◆ **Exercise details**
Please repeat the lines below, exactly and only, from the one that holds "R9: 1.2k (VS, W25) -> 1.2k (W14, W25)" through the one that holds "BT1: 3.7V (plus".

BEGIN Exercise data

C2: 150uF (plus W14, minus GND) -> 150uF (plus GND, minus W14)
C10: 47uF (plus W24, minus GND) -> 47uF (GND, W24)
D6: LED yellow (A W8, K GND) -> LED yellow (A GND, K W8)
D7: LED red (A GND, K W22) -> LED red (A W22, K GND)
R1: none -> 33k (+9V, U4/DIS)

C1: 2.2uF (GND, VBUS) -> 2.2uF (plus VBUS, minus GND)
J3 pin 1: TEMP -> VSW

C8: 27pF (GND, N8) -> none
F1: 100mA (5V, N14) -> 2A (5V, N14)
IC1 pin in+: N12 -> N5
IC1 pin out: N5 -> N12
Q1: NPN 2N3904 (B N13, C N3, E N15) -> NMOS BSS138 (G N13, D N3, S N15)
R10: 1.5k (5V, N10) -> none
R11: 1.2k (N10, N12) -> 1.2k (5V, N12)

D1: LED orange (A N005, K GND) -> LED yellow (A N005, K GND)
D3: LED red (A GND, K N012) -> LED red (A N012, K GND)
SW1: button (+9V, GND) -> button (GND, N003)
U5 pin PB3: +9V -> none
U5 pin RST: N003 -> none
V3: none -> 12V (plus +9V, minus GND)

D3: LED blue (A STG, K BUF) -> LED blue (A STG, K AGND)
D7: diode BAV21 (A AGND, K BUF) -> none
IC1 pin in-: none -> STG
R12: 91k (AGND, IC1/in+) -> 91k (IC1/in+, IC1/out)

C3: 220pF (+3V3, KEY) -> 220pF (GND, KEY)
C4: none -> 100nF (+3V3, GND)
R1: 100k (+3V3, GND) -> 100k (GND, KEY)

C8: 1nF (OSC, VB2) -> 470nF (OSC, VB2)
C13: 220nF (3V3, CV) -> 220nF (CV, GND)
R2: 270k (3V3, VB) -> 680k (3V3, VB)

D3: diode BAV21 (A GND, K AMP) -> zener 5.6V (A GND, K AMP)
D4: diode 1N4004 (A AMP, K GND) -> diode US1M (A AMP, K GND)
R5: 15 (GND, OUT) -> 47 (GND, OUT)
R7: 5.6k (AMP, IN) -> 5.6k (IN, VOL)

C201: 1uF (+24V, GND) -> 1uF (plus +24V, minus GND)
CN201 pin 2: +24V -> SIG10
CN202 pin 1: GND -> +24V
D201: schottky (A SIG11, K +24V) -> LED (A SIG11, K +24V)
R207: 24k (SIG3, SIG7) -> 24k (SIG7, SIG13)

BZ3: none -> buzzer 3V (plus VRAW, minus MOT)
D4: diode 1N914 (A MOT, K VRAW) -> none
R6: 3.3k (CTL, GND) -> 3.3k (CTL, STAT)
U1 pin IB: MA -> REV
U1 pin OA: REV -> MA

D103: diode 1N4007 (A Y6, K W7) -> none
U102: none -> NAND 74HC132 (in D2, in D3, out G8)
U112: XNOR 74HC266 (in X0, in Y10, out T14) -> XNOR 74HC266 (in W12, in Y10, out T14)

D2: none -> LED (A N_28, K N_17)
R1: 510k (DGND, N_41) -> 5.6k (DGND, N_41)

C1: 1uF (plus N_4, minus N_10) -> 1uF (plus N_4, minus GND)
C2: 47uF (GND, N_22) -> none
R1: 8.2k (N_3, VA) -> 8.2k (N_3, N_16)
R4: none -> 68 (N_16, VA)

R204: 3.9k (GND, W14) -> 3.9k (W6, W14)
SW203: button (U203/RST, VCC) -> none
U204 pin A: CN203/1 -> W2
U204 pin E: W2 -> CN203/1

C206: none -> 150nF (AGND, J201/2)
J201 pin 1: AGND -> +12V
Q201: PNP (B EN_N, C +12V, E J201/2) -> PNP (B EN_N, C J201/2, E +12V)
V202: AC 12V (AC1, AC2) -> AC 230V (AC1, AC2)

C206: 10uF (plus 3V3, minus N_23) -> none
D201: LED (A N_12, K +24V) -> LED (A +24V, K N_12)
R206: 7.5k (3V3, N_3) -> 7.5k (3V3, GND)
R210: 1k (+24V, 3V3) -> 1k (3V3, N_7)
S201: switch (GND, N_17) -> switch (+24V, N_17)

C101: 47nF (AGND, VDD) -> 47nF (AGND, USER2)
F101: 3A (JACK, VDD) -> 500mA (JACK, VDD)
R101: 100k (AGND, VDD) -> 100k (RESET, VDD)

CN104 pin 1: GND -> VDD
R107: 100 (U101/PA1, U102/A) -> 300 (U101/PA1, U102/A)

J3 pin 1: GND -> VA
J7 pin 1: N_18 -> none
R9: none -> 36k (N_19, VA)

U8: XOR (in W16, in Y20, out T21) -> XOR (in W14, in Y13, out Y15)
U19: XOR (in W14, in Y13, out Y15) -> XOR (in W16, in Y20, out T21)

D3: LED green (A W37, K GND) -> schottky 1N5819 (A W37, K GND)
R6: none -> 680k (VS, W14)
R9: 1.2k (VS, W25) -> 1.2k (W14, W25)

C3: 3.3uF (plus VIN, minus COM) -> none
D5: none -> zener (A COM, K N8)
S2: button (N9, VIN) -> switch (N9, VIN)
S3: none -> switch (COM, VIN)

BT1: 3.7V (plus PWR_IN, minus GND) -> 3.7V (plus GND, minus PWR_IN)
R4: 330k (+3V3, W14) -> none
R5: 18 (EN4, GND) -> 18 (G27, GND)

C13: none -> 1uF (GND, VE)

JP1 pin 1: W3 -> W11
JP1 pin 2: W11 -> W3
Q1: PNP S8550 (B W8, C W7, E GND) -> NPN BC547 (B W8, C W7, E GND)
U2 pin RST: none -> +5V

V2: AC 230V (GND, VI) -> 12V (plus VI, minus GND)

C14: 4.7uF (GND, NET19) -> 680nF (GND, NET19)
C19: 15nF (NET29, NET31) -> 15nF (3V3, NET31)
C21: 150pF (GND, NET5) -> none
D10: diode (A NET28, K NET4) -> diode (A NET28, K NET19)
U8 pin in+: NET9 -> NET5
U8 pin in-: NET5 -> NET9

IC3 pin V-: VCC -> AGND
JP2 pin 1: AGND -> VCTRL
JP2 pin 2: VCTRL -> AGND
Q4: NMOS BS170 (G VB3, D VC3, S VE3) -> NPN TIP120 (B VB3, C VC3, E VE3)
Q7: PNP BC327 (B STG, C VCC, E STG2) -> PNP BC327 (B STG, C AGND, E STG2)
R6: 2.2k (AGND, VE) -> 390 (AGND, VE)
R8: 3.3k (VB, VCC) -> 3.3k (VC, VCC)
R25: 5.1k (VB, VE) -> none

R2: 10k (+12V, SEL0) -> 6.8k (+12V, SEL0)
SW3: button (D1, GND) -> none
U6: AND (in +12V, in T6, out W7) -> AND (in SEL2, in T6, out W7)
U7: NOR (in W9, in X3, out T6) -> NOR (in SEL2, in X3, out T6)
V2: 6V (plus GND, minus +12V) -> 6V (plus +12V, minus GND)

END Exercise data

◆ **Exercise answer**
R9: 1.2k (VS, W25) -> 1.2k (W14, W25)

C3: 3.3uF (plus VIN, minus COM) -> none
D5: none -> zener (A COM, K N8)
S2: button (N9, VIN) -> switch (N9, VIN)
S3: none -> switch (COM, VIN)

BT1: 3.7V (plus PWR_IN, minus GND) -> 3.7V (plus GND, minus PWR_IN)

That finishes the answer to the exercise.